Records for the exercise –
"""

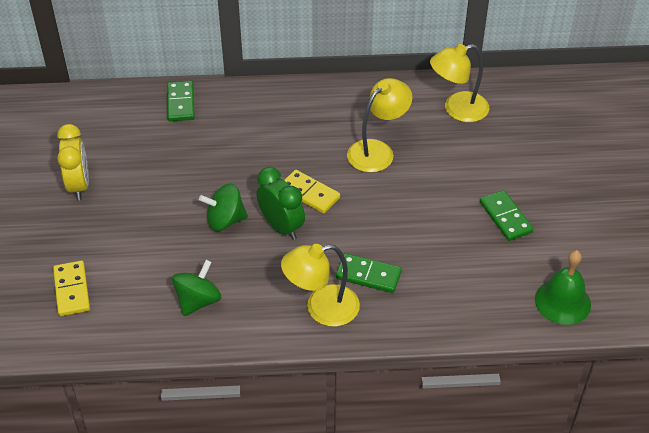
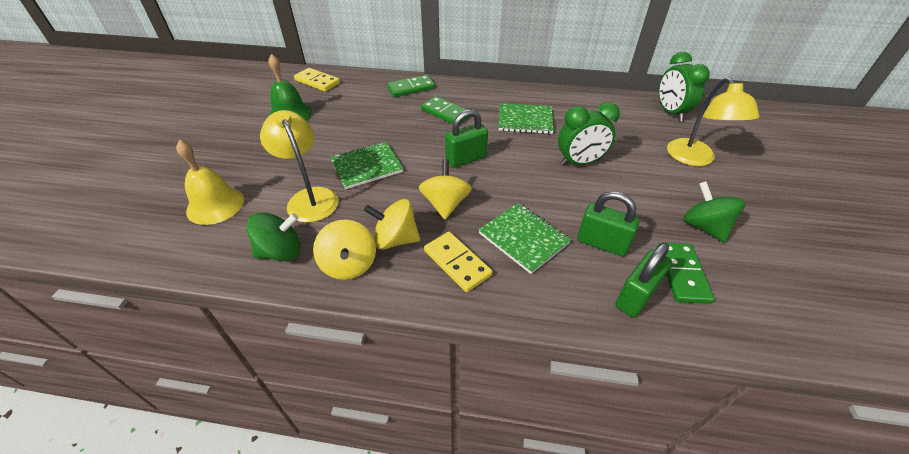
green clock: 1 -> 2
green notebook: 0 -> 3
green padlock: 0 -> 3
yellow bell: 0 -> 1
yellow clock: 1 -> 0
yellow lamp: 3 -> 2
yellow spinning top: 0 -> 3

"""

Your objective –
From the material above, set down each entry exactly, but exclude the pictures.

Output below –
green clock: 1 -> 2
green notebook: 0 -> 3
green padlock: 0 -> 3
yellow bell: 0 -> 1
yellow clock: 1 -> 0
yellow lamp: 3 -> 2
yellow spinning top: 0 -> 3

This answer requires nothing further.